▶ [Problem details]:
Determine how many lines of the material hold the string "relocated" and reply with only that number.

▶ [Extracted entries]:
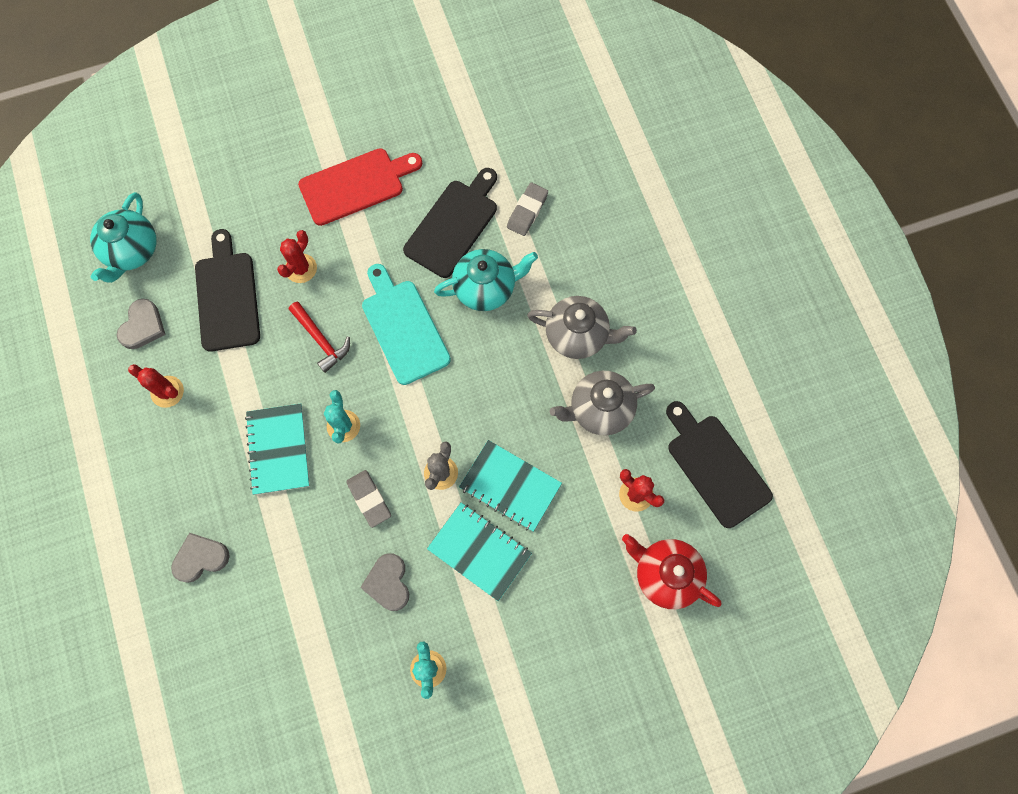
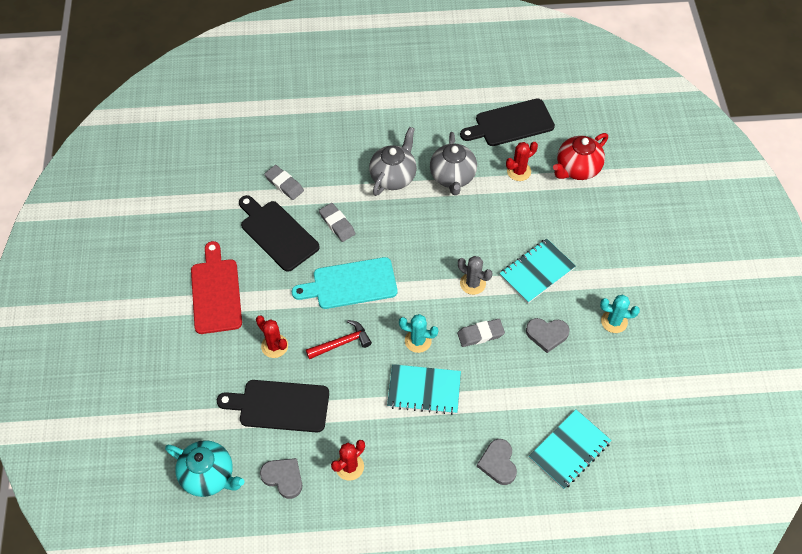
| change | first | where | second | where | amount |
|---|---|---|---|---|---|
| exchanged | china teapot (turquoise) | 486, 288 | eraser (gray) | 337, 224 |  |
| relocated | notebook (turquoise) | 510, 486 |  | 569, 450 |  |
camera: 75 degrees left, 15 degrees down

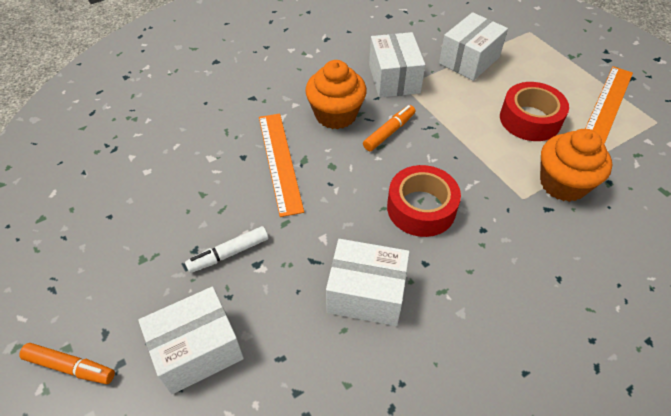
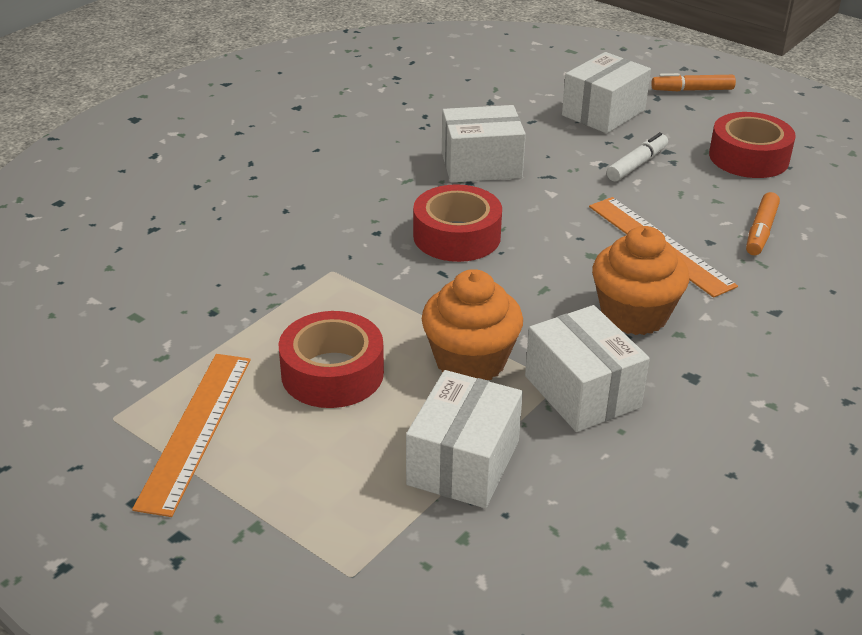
| change | first | where | second | where | amount |
|---|---|---|---|---|---|
| relocated | marker pen (orange-coloured) | 389, 132 |  | 760, 231 |  |
| relocated | cupcake (orange-coloured) | 563, 183 |  | 470, 361 |  |
| appeared |  |  | roll of tape (scarlet) | 748, 157 |  |
camera: 160 degrees right, 15 degrees down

▶ [Written response]:
3